Stored items from a collection
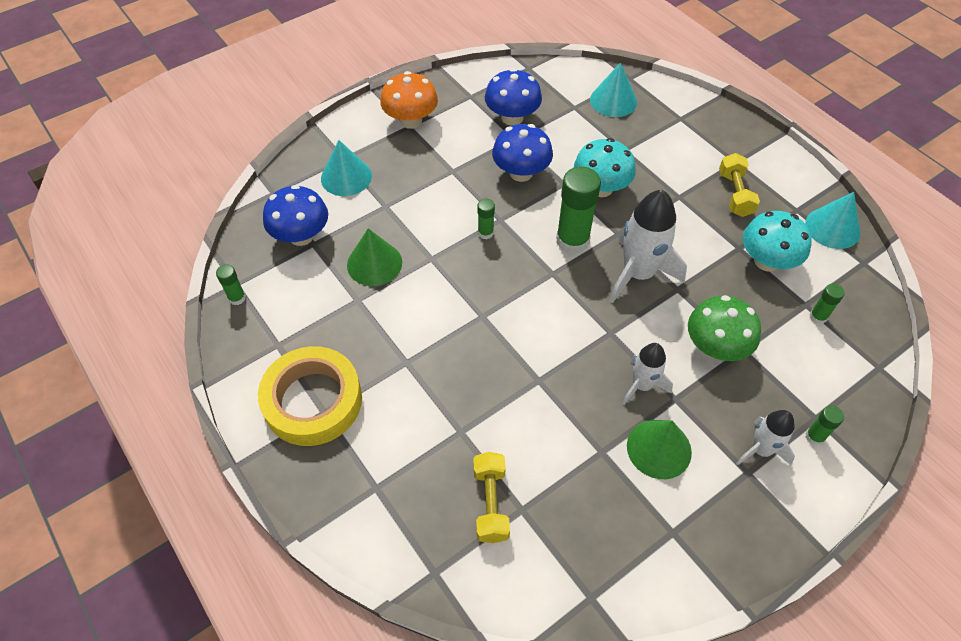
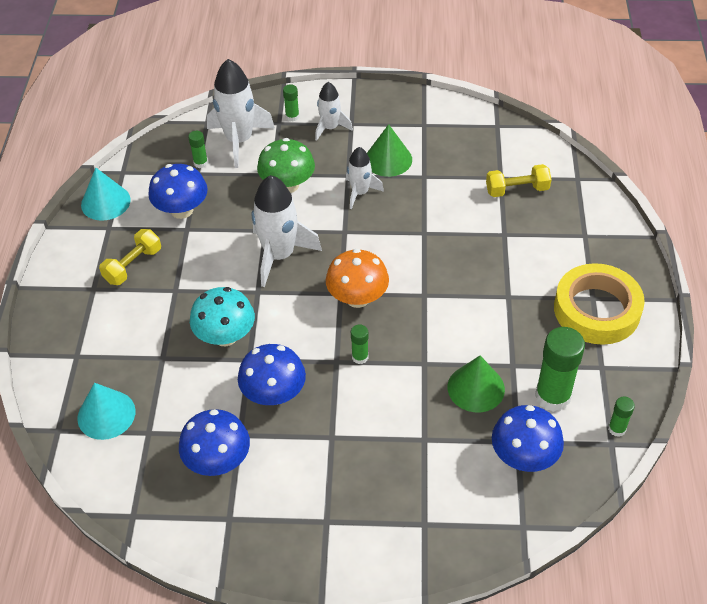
camera: 140 degrees left, 5 degrees down
(346, 177) = (437, 497): turquoise cone -> none
(411, 120) = (318, 527): orange mushroom -> orange mushroom (357, 298)
(491, 503) = (517, 190): yellow dumbbell -> yellow dumbbell turned 45 degrees clockwise
(572, 241) = (298, 308): green glue stick -> green glue stick (552, 396)
(766, 261) = (182, 210): turquoise mushroom -> blue mushroom
(821, 367) = (239, 140): none -> white rocket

## Instructions for the task
Your response must reproduce every line of the data exactly, with images omitted.

## Written answer
camera: 140 degrees left, 5 degrees down
(346, 177) = (437, 497): turquoise cone -> none
(411, 120) = (318, 527): orange mushroom -> orange mushroom (357, 298)
(491, 503) = (517, 190): yellow dumbbell -> yellow dumbbell turned 45 degrees clockwise
(572, 241) = (298, 308): green glue stick -> green glue stick (552, 396)
(766, 261) = (182, 210): turquoise mushroom -> blue mushroom
(821, 367) = (239, 140): none -> white rocket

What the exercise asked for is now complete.